_MATERIAL PROVIDED_.

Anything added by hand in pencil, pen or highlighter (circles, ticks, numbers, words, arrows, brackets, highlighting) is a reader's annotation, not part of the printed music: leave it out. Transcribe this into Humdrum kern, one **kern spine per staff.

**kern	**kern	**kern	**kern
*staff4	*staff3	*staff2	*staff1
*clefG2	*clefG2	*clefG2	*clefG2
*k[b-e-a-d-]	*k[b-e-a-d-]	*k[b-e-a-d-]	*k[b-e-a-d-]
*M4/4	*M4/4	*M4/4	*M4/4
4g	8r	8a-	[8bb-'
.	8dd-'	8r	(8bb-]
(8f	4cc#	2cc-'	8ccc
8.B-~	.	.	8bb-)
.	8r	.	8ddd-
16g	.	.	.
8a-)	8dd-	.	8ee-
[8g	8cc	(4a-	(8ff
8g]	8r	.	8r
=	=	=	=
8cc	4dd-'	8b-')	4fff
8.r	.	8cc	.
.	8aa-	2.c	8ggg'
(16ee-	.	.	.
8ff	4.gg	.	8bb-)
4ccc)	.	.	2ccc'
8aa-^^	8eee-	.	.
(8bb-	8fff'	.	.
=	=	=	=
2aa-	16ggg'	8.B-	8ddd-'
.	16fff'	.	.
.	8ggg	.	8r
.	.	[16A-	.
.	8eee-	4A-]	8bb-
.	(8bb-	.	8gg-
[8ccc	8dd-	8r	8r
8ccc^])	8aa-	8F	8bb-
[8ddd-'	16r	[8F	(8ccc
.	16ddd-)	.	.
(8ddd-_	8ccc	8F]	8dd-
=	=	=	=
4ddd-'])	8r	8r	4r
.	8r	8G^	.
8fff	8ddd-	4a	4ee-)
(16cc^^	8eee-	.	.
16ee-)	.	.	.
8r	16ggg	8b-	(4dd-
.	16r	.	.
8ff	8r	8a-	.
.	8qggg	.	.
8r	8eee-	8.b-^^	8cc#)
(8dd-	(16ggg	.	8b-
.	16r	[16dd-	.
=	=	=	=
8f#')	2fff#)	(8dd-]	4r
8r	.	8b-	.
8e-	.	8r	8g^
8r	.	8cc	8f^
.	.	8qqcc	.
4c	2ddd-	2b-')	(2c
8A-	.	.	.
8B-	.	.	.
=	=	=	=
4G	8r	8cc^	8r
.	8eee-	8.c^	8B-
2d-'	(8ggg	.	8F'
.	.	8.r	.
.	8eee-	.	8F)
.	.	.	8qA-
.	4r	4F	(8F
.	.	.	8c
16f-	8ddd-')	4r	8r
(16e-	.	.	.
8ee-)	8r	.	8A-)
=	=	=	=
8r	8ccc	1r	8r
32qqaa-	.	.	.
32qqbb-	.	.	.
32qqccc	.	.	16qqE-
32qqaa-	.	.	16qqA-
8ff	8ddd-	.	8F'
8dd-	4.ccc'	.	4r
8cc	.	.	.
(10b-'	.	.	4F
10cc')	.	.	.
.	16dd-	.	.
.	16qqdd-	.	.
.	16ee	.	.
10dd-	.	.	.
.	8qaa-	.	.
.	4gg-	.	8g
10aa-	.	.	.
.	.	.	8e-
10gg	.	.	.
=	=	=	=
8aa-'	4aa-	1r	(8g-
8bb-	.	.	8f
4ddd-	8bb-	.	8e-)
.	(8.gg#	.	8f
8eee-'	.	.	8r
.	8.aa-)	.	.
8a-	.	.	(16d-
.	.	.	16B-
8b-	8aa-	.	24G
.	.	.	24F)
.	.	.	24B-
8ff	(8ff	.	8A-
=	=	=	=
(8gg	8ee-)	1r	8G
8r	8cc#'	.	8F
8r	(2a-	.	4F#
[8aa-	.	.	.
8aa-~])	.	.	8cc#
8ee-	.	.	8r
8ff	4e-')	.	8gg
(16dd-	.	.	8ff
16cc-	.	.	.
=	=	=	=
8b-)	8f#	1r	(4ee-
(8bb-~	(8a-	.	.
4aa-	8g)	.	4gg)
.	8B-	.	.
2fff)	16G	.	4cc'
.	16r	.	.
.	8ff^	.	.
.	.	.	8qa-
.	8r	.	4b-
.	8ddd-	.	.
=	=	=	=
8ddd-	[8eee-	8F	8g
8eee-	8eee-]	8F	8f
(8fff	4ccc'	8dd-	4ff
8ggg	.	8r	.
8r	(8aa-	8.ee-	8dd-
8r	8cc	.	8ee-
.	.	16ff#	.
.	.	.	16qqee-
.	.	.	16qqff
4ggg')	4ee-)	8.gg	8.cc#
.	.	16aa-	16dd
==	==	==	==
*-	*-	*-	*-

_DIRECTION_. How many lines in the items contain the string "kern", matching case? Reply with the number alone.

_PROBLEM SOLUTION_. 2